◆ **Dataset extract**:
-- Opening Marker --

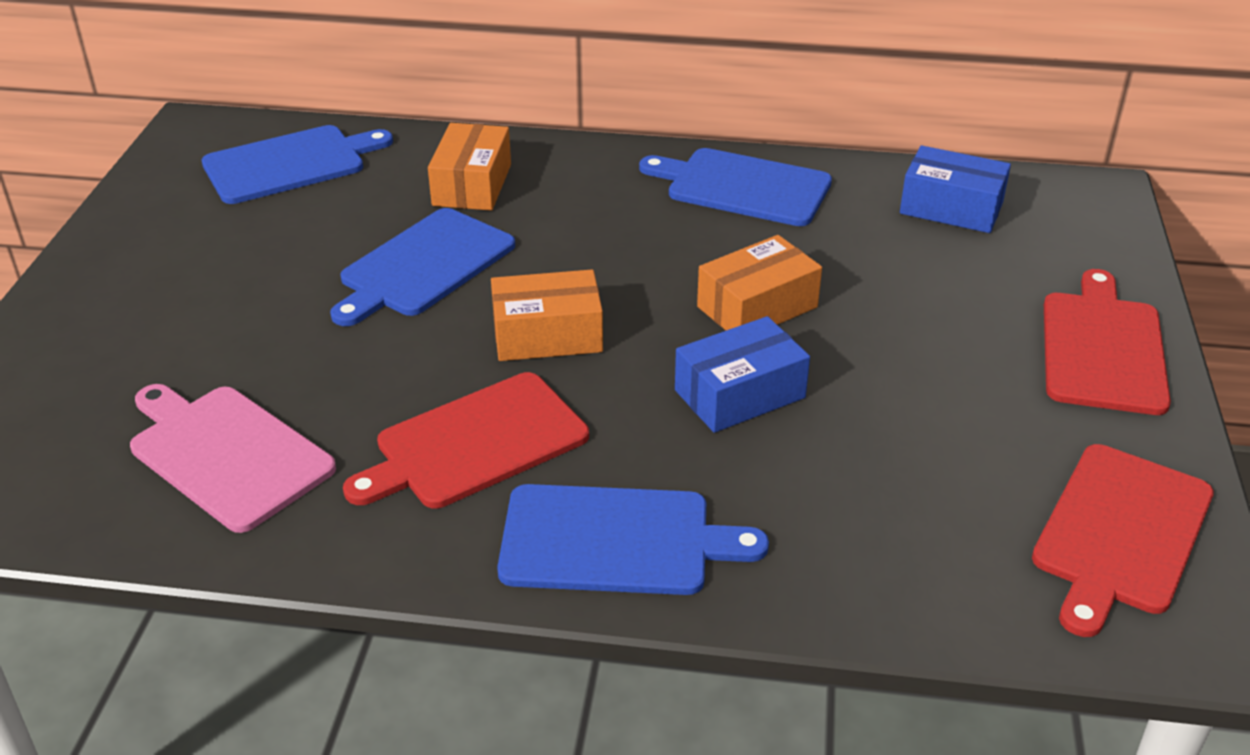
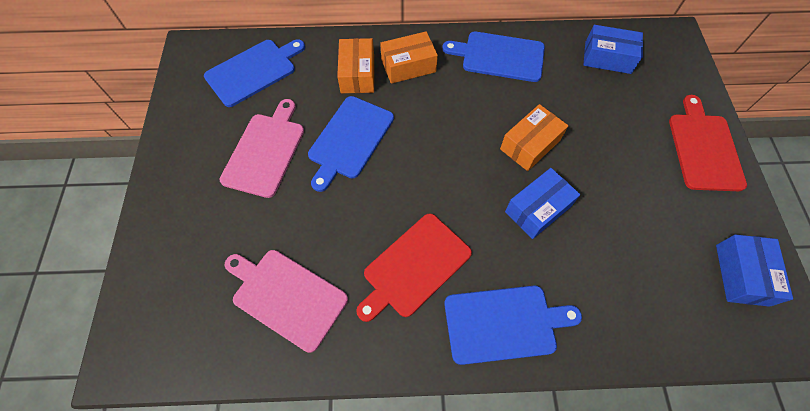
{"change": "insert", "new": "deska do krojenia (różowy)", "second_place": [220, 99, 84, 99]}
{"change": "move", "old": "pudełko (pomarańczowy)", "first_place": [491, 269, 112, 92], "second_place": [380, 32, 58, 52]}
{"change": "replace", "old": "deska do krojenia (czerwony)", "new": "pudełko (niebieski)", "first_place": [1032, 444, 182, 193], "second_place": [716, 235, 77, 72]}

-- Closing Marker --

◆ **What you need to do**: Once you have checked each line above for the string "krojenia", state how many lines contain it and add nothing more.

◆ **Finished task**: 2